**Data supplied:**

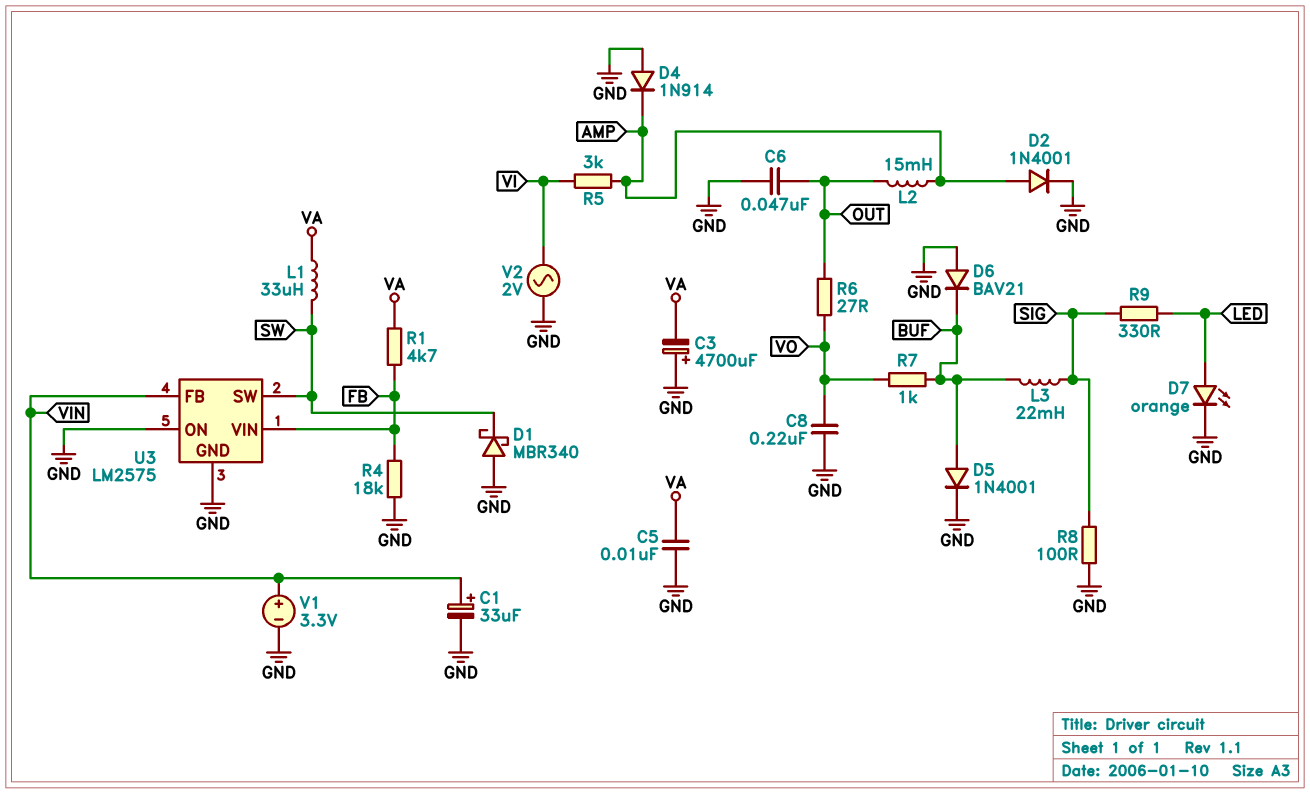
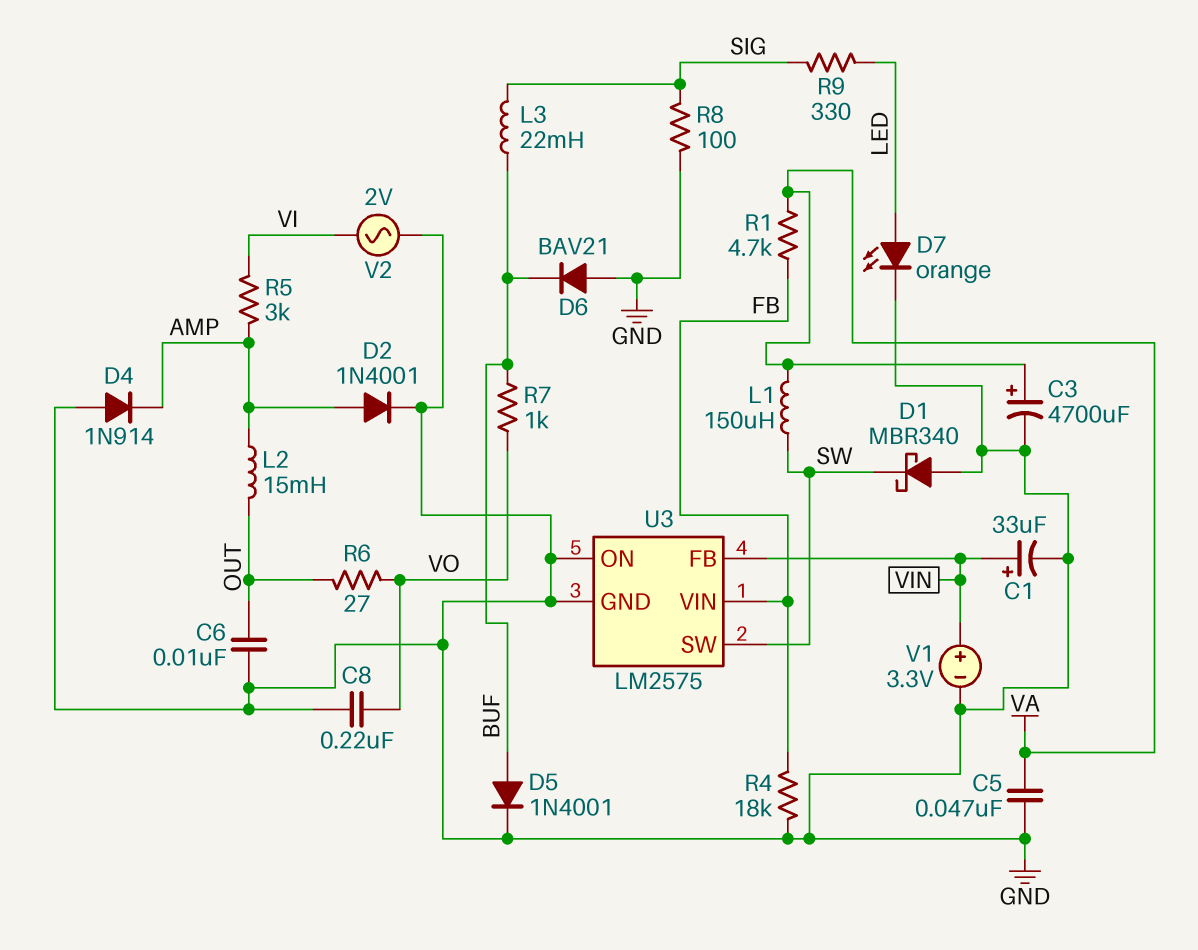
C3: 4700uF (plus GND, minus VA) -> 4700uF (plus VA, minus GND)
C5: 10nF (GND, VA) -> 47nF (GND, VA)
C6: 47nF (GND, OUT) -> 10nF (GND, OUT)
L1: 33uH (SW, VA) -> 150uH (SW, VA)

==

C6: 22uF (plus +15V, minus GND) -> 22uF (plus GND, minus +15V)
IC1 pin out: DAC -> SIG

**Work request:**
Check each line of the listing above for the string "plus" and return those that contain it.

**Answer for this exercise:**
C3: 4700uF (plus GND, minus VA) -> 4700uF (plus VA, minus GND)
C6: 22uF (plus +15V, minus GND) -> 22uF (plus GND, minus +15V)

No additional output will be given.